Omit the pictures, and output the rest of the entries exactly as written.
The data below:
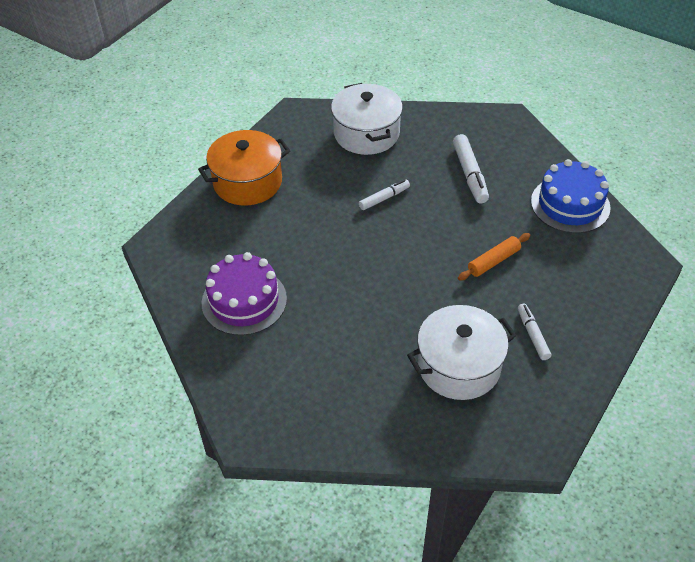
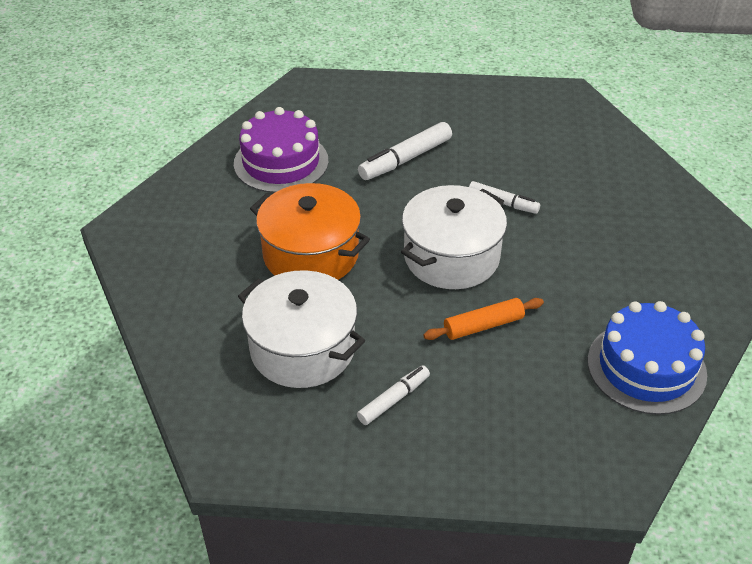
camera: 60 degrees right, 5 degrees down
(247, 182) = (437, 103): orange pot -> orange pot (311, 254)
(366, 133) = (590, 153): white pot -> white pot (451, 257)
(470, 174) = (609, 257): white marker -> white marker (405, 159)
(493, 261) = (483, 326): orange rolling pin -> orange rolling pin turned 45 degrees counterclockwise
End of The data.
> _Answer box_:
camera: 60 degrees right, 5 degrees down
(247, 182) = (437, 103): orange pot -> orange pot (311, 254)
(366, 133) = (590, 153): white pot -> white pot (451, 257)
(470, 174) = (609, 257): white marker -> white marker (405, 159)
(493, 261) = (483, 326): orange rolling pin -> orange rolling pin turned 45 degrees counterclockwise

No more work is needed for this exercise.